### EXERCISE DETAILS
From the entries that follow, copy exactly the lines beginning at the line holding "purple ellipse: (163, 104)" and continuing through the line holding "blue arrow: (96, 178) -> (66, 130), moved".

### SOURCE MATERIAL
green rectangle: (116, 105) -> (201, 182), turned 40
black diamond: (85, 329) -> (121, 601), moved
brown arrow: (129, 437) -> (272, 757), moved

---

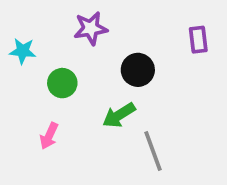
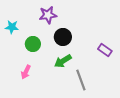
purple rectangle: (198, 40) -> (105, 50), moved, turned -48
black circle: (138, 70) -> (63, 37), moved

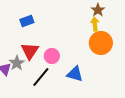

==

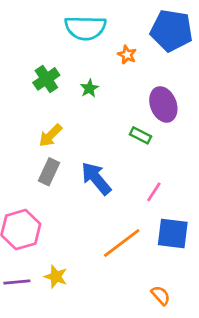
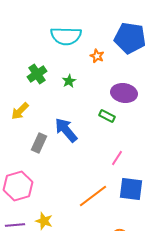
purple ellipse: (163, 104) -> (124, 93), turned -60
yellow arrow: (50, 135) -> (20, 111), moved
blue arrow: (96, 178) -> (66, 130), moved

### WRITTEN REPLY
purple ellipse: (163, 104) -> (124, 93), turned -60
yellow arrow: (50, 135) -> (20, 111), moved
blue arrow: (96, 178) -> (66, 130), moved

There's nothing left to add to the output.